• **TASK DIRECTIONS**: Down to the last character, transcribe every record.

--- START ---

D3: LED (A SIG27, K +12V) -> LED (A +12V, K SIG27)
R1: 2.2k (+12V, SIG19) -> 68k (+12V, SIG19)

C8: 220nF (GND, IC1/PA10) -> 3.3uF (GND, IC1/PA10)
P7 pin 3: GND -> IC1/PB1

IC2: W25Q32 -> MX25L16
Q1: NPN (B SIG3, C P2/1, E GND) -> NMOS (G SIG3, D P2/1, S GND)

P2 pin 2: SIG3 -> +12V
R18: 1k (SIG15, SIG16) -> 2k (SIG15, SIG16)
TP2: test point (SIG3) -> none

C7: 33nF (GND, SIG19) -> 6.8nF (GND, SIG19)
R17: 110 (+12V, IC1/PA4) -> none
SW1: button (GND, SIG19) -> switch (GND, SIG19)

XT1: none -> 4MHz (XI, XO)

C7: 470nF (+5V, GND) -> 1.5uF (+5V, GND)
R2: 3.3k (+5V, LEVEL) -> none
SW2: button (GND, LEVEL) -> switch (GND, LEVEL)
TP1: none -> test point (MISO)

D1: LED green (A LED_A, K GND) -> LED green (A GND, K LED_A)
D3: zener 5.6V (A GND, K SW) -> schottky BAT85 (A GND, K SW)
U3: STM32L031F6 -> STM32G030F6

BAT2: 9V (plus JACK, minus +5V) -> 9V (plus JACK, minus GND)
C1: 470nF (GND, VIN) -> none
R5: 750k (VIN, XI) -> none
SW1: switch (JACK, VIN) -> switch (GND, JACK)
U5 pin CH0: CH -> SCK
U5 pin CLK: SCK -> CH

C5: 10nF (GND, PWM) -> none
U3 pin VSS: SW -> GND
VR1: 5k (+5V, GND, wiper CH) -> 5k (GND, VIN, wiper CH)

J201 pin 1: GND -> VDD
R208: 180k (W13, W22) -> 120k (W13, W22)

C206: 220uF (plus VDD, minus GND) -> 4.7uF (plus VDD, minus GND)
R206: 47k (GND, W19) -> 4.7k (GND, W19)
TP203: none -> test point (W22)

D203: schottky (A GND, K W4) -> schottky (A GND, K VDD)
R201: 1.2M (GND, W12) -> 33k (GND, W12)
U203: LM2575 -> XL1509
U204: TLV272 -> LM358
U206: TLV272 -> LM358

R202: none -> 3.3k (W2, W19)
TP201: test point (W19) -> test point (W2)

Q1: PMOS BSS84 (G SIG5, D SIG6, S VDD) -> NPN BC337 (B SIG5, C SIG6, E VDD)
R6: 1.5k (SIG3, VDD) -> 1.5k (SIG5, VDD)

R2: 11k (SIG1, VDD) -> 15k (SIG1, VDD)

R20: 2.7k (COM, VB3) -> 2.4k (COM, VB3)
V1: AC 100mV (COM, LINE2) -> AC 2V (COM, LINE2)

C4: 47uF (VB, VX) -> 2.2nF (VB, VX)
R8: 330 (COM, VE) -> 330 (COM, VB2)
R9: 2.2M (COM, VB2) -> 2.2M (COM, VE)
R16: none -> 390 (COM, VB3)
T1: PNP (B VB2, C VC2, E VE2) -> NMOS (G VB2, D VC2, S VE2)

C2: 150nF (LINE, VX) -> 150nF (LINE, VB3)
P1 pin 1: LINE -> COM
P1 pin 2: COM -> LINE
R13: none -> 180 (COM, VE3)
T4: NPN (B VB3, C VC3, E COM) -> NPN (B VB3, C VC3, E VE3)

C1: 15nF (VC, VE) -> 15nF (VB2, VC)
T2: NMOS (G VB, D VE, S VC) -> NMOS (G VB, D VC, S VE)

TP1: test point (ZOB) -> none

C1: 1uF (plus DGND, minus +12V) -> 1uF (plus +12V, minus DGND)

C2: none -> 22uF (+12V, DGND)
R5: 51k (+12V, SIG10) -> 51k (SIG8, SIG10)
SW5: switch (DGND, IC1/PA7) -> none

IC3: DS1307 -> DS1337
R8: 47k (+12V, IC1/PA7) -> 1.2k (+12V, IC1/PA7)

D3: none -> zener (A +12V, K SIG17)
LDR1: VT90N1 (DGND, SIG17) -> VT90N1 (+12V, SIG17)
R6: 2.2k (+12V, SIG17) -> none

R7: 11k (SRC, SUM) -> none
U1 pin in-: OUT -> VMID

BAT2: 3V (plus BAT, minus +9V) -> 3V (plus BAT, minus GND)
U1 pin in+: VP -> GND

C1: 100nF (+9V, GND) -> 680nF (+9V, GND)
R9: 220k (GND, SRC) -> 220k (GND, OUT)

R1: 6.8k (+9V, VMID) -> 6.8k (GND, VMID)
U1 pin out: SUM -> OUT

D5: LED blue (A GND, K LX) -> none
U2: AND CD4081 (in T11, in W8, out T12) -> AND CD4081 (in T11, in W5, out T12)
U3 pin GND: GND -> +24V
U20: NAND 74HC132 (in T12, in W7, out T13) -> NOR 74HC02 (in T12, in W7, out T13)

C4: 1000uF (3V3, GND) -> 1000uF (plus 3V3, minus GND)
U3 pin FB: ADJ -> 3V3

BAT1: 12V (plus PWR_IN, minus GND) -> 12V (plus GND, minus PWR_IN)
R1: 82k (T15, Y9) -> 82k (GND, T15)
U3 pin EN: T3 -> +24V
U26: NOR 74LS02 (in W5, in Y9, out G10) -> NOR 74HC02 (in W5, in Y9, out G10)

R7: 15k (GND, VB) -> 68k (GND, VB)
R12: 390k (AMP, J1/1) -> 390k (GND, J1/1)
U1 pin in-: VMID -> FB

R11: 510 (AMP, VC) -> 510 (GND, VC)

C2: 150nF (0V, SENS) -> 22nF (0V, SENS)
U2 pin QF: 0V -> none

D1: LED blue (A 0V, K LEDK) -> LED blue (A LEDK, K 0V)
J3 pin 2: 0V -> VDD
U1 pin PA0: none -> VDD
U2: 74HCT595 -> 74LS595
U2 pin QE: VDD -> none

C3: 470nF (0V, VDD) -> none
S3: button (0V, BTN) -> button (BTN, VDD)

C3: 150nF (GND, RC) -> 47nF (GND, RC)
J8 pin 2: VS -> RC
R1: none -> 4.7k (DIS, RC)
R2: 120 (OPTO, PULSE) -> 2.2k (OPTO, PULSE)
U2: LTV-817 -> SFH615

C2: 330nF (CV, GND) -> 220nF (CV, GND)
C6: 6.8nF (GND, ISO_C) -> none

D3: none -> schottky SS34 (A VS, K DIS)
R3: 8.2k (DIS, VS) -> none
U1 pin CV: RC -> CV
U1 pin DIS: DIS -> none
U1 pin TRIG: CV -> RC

--- END ---

• **SOLUTION**:
D3: LED (A SIG27, K +12V) -> LED (A +12V, K SIG27)
R1: 2.2k (+12V, SIG19) -> 68k (+12V, SIG19)

C8: 220nF (GND, IC1/PA10) -> 3.3uF (GND, IC1/PA10)
P7 pin 3: GND -> IC1/PB1

IC2: W25Q32 -> MX25L16
Q1: NPN (B SIG3, C P2/1, E GND) -> NMOS (G SIG3, D P2/1, S GND)

P2 pin 2: SIG3 -> +12V
R18: 1k (SIG15, SIG16) -> 2k (SIG15, SIG16)
TP2: test point (SIG3) -> none

C7: 33nF (GND, SIG19) -> 6.8nF (GND, SIG19)
R17: 110 (+12V, IC1/PA4) -> none
SW1: button (GND, SIG19) -> switch (GND, SIG19)

XT1: none -> 4MHz (XI, XO)

C7: 470nF (+5V, GND) -> 1.5uF (+5V, GND)
R2: 3.3k (+5V, LEVEL) -> none
SW2: button (GND, LEVEL) -> switch (GND, LEVEL)
TP1: none -> test point (MISO)

D1: LED green (A LED_A, K GND) -> LED green (A GND, K LED_A)
D3: zener 5.6V (A GND, K SW) -> schottky BAT85 (A GND, K SW)
U3: STM32L031F6 -> STM32G030F6

BAT2: 9V (plus JACK, minus +5V) -> 9V (plus JACK, minus GND)
C1: 470nF (GND, VIN) -> none
R5: 750k (VIN, XI) -> none
SW1: switch (JACK, VIN) -> switch (GND, JACK)
U5 pin CH0: CH -> SCK
U5 pin CLK: SCK -> CH

C5: 10nF (GND, PWM) -> none
U3 pin VSS: SW -> GND
VR1: 5k (+5V, GND, wiper CH) -> 5k (GND, VIN, wiper CH)

J201 pin 1: GND -> VDD
R208: 180k (W13, W22) -> 120k (W13, W22)

C206: 220uF (plus VDD, minus GND) -> 4.7uF (plus VDD, minus GND)
R206: 47k (GND, W19) -> 4.7k (GND, W19)
TP203: none -> test point (W22)

D203: schottky (A GND, K W4) -> schottky (A GND, K VDD)
R201: 1.2M (GND, W12) -> 33k (GND, W12)
U203: LM2575 -> XL1509
U204: TLV272 -> LM358
U206: TLV272 -> LM358

R202: none -> 3.3k (W2, W19)
TP201: test point (W19) -> test point (W2)

Q1: PMOS BSS84 (G SIG5, D SIG6, S VDD) -> NPN BC337 (B SIG5, C SIG6, E VDD)
R6: 1.5k (SIG3, VDD) -> 1.5k (SIG5, VDD)

R2: 11k (SIG1, VDD) -> 15k (SIG1, VDD)

R20: 2.7k (COM, VB3) -> 2.4k (COM, VB3)
V1: AC 100mV (COM, LINE2) -> AC 2V (COM, LINE2)

C4: 47uF (VB, VX) -> 2.2nF (VB, VX)
R8: 330 (COM, VE) -> 330 (COM, VB2)
R9: 2.2M (COM, VB2) -> 2.2M (COM, VE)
R16: none -> 390 (COM, VB3)
T1: PNP (B VB2, C VC2, E VE2) -> NMOS (G VB2, D VC2, S VE2)

C2: 150nF (LINE, VX) -> 150nF (LINE, VB3)
P1 pin 1: LINE -> COM
P1 pin 2: COM -> LINE
R13: none -> 180 (COM, VE3)
T4: NPN (B VB3, C VC3, E COM) -> NPN (B VB3, C VC3, E VE3)

C1: 15nF (VC, VE) -> 15nF (VB2, VC)
T2: NMOS (G VB, D VE, S VC) -> NMOS (G VB, D VC, S VE)

TP1: test point (ZOB) -> none

C1: 1uF (plus DGND, minus +12V) -> 1uF (plus +12V, minus DGND)

C2: none -> 22uF (+12V, DGND)
R5: 51k (+12V, SIG10) -> 51k (SIG8, SIG10)
SW5: switch (DGND, IC1/PA7) -> none

IC3: DS1307 -> DS1337
R8: 47k (+12V, IC1/PA7) -> 1.2k (+12V, IC1/PA7)

D3: none -> zener (A +12V, K SIG17)
LDR1: VT90N1 (DGND, SIG17) -> VT90N1 (+12V, SIG17)
R6: 2.2k (+12V, SIG17) -> none

R7: 11k (SRC, SUM) -> none
U1 pin in-: OUT -> VMID

BAT2: 3V (plus BAT, minus +9V) -> 3V (plus BAT, minus GND)
U1 pin in+: VP -> GND

C1: 100nF (+9V, GND) -> 680nF (+9V, GND)
R9: 220k (GND, SRC) -> 220k (GND, OUT)

R1: 6.8k (+9V, VMID) -> 6.8k (GND, VMID)
U1 pin out: SUM -> OUT

D5: LED blue (A GND, K LX) -> none
U2: AND CD4081 (in T11, in W8, out T12) -> AND CD4081 (in T11, in W5, out T12)
U3 pin GND: GND -> +24V
U20: NAND 74HC132 (in T12, in W7, out T13) -> NOR 74HC02 (in T12, in W7, out T13)

C4: 1000uF (3V3, GND) -> 1000uF (plus 3V3, minus GND)
U3 pin FB: ADJ -> 3V3

BAT1: 12V (plus PWR_IN, minus GND) -> 12V (plus GND, minus PWR_IN)
R1: 82k (T15, Y9) -> 82k (GND, T15)
U3 pin EN: T3 -> +24V
U26: NOR 74LS02 (in W5, in Y9, out G10) -> NOR 74HC02 (in W5, in Y9, out G10)

R7: 15k (GND, VB) -> 68k (GND, VB)
R12: 390k (AMP, J1/1) -> 390k (GND, J1/1)
U1 pin in-: VMID -> FB

R11: 510 (AMP, VC) -> 510 (GND, VC)

C2: 150nF (0V, SENS) -> 22nF (0V, SENS)
U2 pin QF: 0V -> none

D1: LED blue (A 0V, K LEDK) -> LED blue (A LEDK, K 0V)
J3 pin 2: 0V -> VDD
U1 pin PA0: none -> VDD
U2: 74HCT595 -> 74LS595
U2 pin QE: VDD -> none

C3: 470nF (0V, VDD) -> none
S3: button (0V, BTN) -> button (BTN, VDD)

C3: 150nF (GND, RC) -> 47nF (GND, RC)
J8 pin 2: VS -> RC
R1: none -> 4.7k (DIS, RC)
R2: 120 (OPTO, PULSE) -> 2.2k (OPTO, PULSE)
U2: LTV-817 -> SFH615

C2: 330nF (CV, GND) -> 220nF (CV, GND)
C6: 6.8nF (GND, ISO_C) -> none

D3: none -> schottky SS34 (A VS, K DIS)
R3: 8.2k (DIS, VS) -> none
U1 pin CV: RC -> CV
U1 pin DIS: DIS -> none
U1 pin TRIG: CV -> RC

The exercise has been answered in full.